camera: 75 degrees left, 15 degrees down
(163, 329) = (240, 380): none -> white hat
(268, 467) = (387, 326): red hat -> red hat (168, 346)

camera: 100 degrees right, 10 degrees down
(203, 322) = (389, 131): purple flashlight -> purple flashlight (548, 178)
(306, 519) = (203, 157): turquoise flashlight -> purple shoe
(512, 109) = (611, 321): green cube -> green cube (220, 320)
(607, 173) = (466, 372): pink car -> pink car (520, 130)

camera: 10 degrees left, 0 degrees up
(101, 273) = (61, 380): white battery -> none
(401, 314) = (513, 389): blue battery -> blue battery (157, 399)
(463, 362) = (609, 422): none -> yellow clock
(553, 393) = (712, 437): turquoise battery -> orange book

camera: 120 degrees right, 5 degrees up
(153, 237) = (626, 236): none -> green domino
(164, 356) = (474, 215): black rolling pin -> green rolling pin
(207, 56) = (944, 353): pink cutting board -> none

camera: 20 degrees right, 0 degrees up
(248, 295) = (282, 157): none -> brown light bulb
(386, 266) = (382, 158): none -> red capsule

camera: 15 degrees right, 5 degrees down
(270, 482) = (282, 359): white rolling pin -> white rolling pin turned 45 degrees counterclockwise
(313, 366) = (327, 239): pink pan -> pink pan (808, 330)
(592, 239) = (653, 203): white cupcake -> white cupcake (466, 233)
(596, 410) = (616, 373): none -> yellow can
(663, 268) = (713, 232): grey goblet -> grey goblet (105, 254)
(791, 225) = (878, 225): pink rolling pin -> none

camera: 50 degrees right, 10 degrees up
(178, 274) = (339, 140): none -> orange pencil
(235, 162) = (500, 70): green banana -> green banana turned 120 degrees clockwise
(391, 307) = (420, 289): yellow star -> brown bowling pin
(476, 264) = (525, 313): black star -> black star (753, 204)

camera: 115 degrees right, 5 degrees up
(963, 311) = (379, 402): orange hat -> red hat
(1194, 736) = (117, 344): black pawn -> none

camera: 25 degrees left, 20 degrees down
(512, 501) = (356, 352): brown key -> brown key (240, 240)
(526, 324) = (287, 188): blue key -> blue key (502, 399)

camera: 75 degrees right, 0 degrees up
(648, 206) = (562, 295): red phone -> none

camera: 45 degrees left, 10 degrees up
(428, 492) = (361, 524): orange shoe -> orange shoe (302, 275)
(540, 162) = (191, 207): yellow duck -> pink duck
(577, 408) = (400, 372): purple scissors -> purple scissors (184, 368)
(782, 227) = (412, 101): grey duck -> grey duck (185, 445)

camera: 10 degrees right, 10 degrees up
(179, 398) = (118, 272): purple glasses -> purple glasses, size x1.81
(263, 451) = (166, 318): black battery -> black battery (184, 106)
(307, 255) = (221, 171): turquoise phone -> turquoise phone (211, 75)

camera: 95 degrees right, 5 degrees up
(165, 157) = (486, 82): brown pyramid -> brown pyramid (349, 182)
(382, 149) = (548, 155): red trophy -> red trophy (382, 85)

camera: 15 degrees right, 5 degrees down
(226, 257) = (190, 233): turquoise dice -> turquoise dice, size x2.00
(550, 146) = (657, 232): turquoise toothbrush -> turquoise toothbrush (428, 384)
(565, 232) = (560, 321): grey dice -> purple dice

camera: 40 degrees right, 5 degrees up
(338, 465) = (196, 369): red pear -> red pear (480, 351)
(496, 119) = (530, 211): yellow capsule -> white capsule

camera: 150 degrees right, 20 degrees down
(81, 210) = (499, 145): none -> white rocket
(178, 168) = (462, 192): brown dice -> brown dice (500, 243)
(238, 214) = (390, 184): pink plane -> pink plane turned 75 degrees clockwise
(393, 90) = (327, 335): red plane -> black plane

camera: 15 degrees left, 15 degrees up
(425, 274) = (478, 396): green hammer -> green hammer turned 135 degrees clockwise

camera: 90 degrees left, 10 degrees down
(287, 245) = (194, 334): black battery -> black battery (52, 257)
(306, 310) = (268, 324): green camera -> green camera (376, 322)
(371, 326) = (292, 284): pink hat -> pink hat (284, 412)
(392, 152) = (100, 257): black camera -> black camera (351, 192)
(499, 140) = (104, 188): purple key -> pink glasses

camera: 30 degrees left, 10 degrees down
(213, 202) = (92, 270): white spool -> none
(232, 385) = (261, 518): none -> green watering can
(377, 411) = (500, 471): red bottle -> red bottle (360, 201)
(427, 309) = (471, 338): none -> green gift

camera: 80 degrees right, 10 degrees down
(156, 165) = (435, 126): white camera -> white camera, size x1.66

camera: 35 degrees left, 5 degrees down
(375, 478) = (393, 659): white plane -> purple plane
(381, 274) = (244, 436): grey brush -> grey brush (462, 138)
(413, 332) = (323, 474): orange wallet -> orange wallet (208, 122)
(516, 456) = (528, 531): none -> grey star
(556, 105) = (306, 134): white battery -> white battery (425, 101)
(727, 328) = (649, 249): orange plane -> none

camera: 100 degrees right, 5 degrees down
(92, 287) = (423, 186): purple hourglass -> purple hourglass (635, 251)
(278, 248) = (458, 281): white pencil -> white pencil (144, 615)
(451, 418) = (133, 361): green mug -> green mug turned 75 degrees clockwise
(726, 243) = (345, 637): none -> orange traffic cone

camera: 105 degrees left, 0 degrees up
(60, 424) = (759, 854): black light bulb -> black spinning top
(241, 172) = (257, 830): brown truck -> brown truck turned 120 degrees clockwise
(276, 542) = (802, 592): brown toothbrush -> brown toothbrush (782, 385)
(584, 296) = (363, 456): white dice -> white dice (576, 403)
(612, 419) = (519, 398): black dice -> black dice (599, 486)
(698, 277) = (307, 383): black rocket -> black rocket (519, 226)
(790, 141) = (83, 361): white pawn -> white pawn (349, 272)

Task instructions:
Beginning at the line above that contains "(516, 456) = (528, 531): none -> grey star", return each line exactly through the line that contains "(726, 243) = (345, 637): none", and no others.

Task result:
(516, 456) = (528, 531): none -> grey star
(556, 105) = (306, 134): white battery -> white battery (425, 101)
(727, 328) = (649, 249): orange plane -> none

camera: 100 degrees right, 5 degrees down
(92, 287) = (423, 186): purple hourglass -> purple hourglass (635, 251)
(278, 248) = (458, 281): white pencil -> white pencil (144, 615)
(451, 418) = (133, 361): green mug -> green mug turned 75 degrees clockwise
(726, 243) = (345, 637): none -> orange traffic cone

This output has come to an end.